## WHAT NEEDS TO BE DONE
For this exercise, write out exactly the lines from the line containing "(174, 226) = (205, 398): none -> pink hat" through the last line of the records, and no other lines.

## INPUT DATA
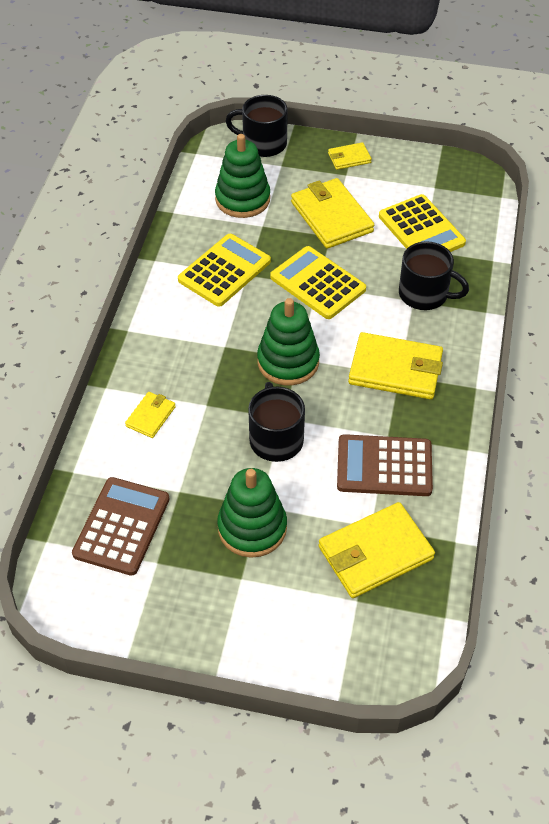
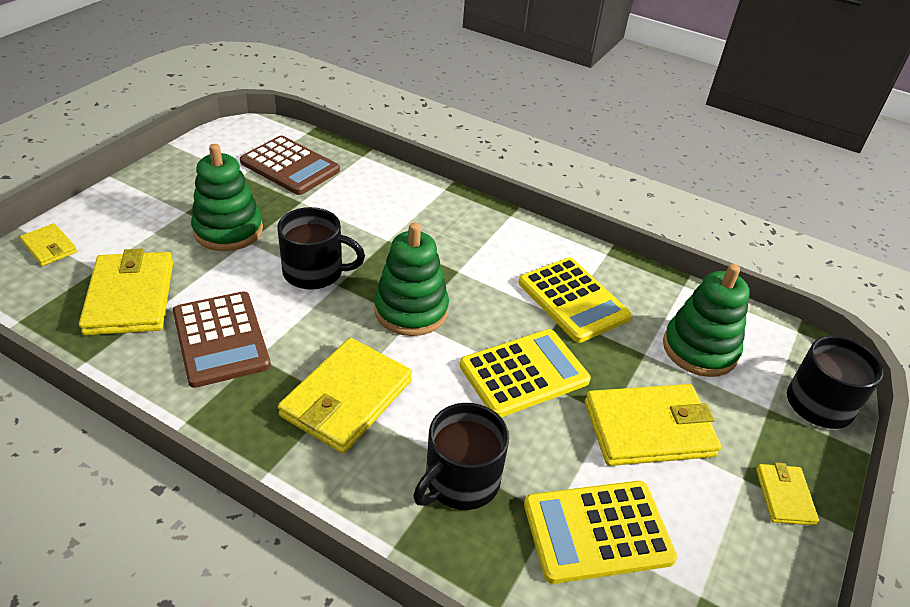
camera: 105 degrees right, 10 degrees down
(151, 416) = (395, 205): yellow wallet -> yellow wallet (49, 247)
(384, 466) = (221, 339): brown calculator -> brown calculator turned 135 degrees clockwise

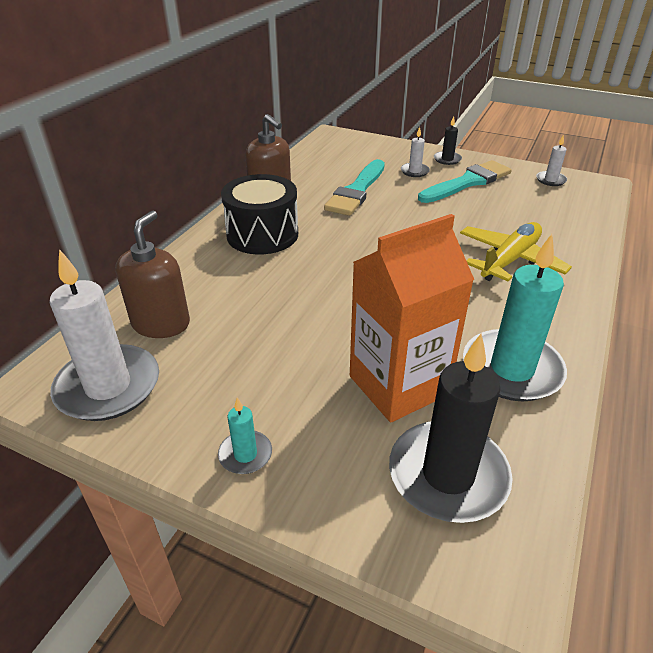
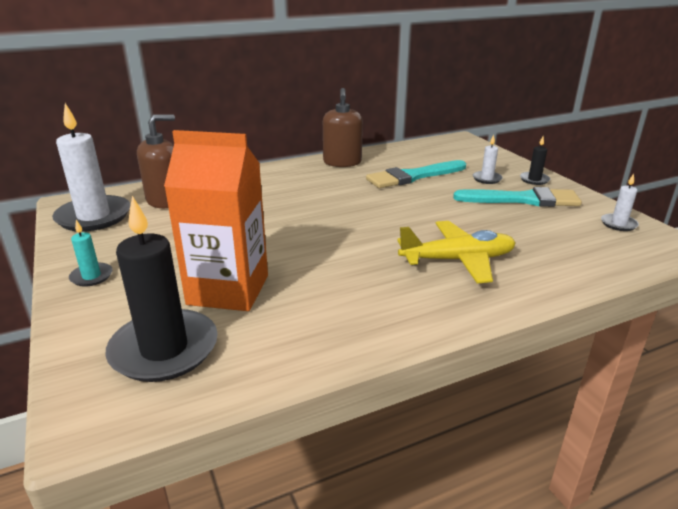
camera: 40 degrees right, 10 degrees down
(262, 234) = (300, 179): black drum -> none
(511, 369) = (320, 322): turquoise candle -> none

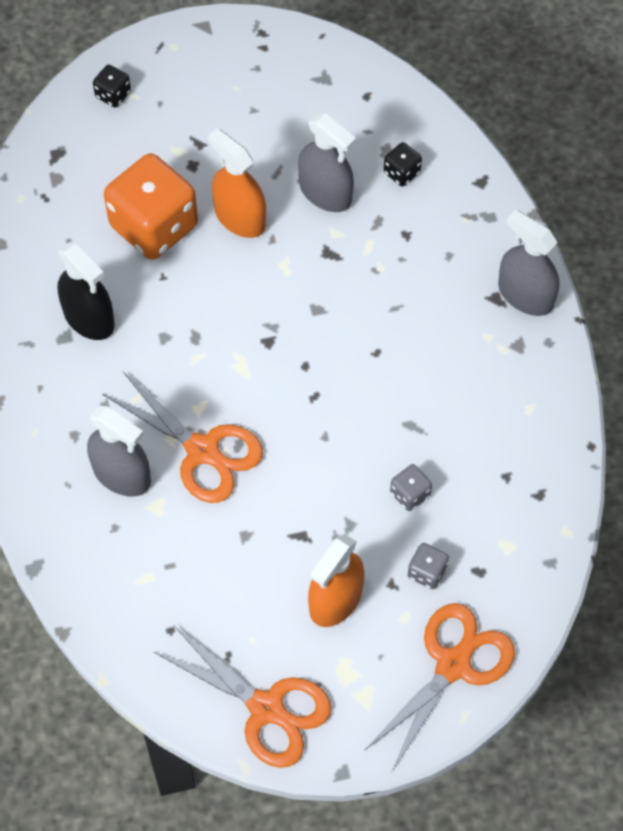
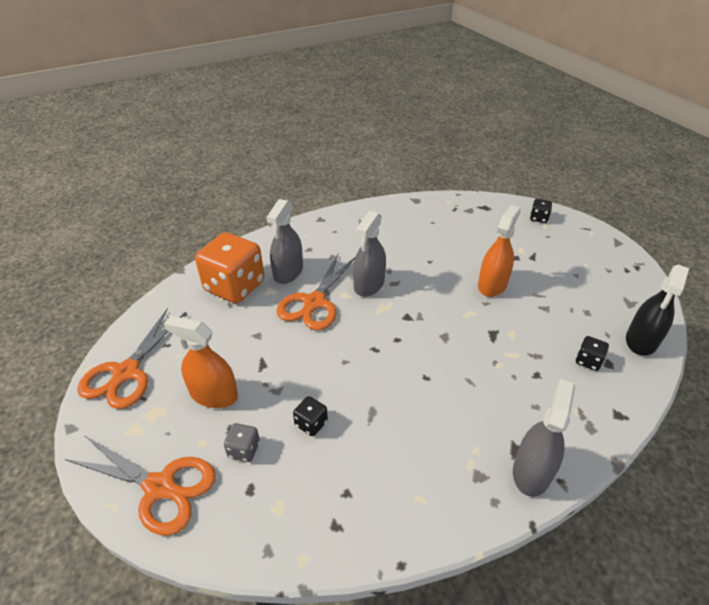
camera: 75 degrees right, 20 degrees down
(89, 318) = (386, 239): black spray bottle -> black spray bottle (641, 340)
(154, 226) = (462, 251): orange dice -> orange dice (234, 286)
(325, 192) = (540, 322): grey spray bottle -> grey spray bottle (369, 284)
(410, 494) = (311, 423): grey dice -> black dice

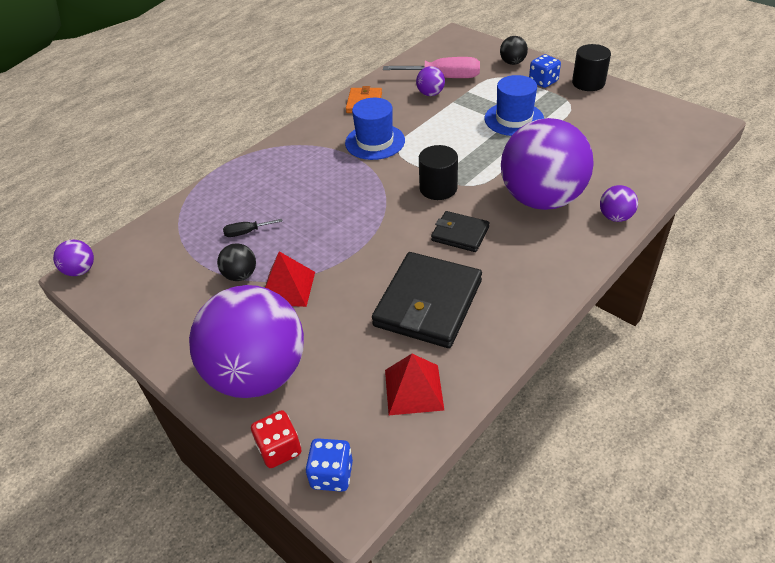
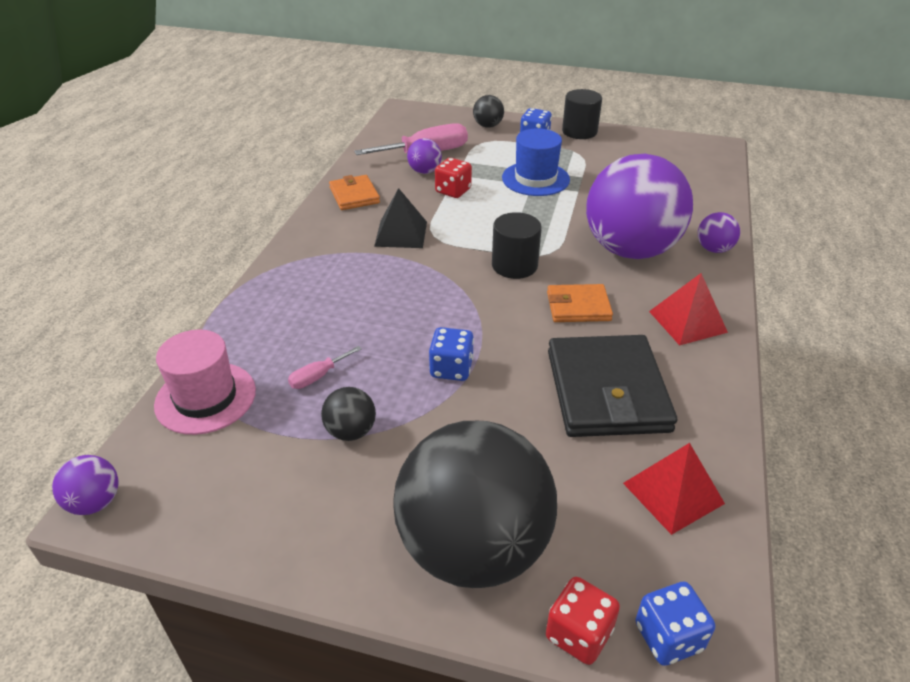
camera: 30 degrees left, 5 degrees down
(174, 226) = (205, 398): none -> pink hat
(246, 232) = (318, 376): black screwdriver -> pink screwdriver
(258, 374) = (473, 548): purple ball -> black ball
(288, 288) = (426, 427): red pyramid -> red pyramid (687, 321)
(333, 253) = (451, 369): none -> blue dice
(375, 142) = (401, 233): blue hat -> black pyramid
(439, 115) = (453, 191): none -> red dice
(460, 234) = (578, 306): black wallet -> orange wallet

## WRITTEN ANSWER
(174, 226) = (205, 398): none -> pink hat
(246, 232) = (318, 376): black screwdriver -> pink screwdriver
(258, 374) = (473, 548): purple ball -> black ball
(288, 288) = (426, 427): red pyramid -> red pyramid (687, 321)
(333, 253) = (451, 369): none -> blue dice
(375, 142) = (401, 233): blue hat -> black pyramid
(439, 115) = (453, 191): none -> red dice
(460, 234) = (578, 306): black wallet -> orange wallet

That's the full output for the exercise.